• Input rows:
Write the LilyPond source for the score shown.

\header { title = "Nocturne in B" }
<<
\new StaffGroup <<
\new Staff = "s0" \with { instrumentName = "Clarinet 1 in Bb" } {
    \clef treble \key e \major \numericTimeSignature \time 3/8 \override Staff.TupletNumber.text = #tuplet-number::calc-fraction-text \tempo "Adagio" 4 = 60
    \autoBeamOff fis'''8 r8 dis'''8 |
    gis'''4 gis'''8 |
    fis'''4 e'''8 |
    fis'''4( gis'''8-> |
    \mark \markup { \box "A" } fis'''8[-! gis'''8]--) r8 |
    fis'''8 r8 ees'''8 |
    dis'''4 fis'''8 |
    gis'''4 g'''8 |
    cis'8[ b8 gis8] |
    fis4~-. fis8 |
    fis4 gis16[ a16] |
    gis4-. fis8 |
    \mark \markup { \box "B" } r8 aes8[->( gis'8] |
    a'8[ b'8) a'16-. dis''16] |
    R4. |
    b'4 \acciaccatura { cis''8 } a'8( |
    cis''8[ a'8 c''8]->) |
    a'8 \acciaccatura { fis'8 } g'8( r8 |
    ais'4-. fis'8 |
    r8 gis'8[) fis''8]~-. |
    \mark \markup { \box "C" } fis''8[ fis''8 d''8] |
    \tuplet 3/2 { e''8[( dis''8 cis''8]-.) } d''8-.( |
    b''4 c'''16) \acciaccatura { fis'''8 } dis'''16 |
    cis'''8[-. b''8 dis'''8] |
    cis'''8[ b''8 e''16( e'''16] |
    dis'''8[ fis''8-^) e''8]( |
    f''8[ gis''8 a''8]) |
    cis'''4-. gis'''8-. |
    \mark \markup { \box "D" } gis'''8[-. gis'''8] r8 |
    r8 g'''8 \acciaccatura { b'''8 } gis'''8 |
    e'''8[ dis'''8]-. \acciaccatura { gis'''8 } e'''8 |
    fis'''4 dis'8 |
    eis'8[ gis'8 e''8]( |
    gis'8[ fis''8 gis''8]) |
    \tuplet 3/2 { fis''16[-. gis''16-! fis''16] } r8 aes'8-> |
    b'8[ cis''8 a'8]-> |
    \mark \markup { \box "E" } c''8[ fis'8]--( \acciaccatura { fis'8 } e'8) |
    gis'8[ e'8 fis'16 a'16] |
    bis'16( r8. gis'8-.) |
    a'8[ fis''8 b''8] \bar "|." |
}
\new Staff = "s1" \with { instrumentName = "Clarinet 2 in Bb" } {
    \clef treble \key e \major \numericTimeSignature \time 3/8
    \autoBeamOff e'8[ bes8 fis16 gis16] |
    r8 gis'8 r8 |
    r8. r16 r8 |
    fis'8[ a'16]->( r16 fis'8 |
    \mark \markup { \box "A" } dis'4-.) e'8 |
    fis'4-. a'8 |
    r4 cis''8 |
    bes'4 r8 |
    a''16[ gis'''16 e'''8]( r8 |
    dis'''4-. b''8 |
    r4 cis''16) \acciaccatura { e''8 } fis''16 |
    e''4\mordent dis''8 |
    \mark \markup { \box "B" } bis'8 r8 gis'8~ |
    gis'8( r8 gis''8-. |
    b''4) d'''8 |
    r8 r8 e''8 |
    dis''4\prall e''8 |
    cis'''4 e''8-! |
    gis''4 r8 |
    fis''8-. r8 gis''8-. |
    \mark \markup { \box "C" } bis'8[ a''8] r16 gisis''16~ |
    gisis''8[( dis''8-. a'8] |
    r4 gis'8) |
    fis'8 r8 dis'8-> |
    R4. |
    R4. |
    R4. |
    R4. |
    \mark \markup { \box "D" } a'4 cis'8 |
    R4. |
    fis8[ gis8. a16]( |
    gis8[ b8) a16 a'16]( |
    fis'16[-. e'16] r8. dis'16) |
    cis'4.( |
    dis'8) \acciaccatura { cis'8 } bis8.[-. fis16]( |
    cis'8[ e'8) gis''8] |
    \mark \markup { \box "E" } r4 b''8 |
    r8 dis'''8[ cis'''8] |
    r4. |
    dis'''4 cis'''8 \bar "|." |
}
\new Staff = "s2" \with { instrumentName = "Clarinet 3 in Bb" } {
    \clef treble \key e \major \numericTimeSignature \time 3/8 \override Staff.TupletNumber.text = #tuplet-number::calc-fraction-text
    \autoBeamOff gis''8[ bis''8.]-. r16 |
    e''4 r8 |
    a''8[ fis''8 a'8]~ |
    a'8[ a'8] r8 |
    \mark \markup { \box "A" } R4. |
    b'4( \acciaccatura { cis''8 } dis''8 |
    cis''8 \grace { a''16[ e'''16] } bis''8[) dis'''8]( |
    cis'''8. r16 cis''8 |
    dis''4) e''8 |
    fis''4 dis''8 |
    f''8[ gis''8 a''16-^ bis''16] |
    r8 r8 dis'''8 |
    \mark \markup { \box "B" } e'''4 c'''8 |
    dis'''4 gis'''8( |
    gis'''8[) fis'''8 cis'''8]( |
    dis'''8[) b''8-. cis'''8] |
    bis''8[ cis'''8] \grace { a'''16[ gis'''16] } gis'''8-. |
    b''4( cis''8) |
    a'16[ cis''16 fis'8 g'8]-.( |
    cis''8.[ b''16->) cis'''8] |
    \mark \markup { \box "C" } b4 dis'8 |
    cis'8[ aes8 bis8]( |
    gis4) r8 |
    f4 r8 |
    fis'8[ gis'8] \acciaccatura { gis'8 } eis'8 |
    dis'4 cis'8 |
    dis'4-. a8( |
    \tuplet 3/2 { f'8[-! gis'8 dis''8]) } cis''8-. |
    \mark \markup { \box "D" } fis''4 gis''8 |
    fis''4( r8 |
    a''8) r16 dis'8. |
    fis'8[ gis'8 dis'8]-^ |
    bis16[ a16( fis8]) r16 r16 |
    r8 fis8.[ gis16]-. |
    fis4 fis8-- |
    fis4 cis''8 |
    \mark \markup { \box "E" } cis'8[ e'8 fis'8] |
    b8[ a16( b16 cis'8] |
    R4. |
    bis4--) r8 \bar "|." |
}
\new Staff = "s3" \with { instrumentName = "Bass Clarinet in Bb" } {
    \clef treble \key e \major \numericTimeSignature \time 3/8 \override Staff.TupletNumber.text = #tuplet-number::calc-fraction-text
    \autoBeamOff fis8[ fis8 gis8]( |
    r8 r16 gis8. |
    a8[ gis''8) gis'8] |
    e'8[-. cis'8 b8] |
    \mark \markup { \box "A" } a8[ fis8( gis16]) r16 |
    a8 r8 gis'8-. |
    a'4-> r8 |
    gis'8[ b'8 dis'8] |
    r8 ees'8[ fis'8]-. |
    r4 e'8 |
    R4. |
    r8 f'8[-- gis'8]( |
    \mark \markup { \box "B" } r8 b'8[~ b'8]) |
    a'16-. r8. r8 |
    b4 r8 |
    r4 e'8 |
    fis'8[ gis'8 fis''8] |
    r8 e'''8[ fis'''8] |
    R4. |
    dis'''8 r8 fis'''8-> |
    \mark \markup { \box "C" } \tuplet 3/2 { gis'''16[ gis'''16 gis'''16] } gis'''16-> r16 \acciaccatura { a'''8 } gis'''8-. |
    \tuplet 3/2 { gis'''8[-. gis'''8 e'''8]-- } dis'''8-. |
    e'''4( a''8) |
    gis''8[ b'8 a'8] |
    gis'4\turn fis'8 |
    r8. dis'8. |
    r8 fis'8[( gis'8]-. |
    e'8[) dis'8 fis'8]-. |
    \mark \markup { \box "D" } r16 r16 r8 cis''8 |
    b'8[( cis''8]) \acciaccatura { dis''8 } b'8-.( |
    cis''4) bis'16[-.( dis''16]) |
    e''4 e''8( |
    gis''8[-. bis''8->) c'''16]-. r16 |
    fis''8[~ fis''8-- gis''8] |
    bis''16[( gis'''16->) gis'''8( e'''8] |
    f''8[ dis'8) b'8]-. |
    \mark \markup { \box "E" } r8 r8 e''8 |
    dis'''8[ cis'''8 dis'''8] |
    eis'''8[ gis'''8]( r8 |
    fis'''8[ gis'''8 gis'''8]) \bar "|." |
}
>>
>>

• Instructions for the task:
How many lines in the data above contain the string "instrumentName", with case matching exactly? Reply with the number alone.

• Exercise response:
4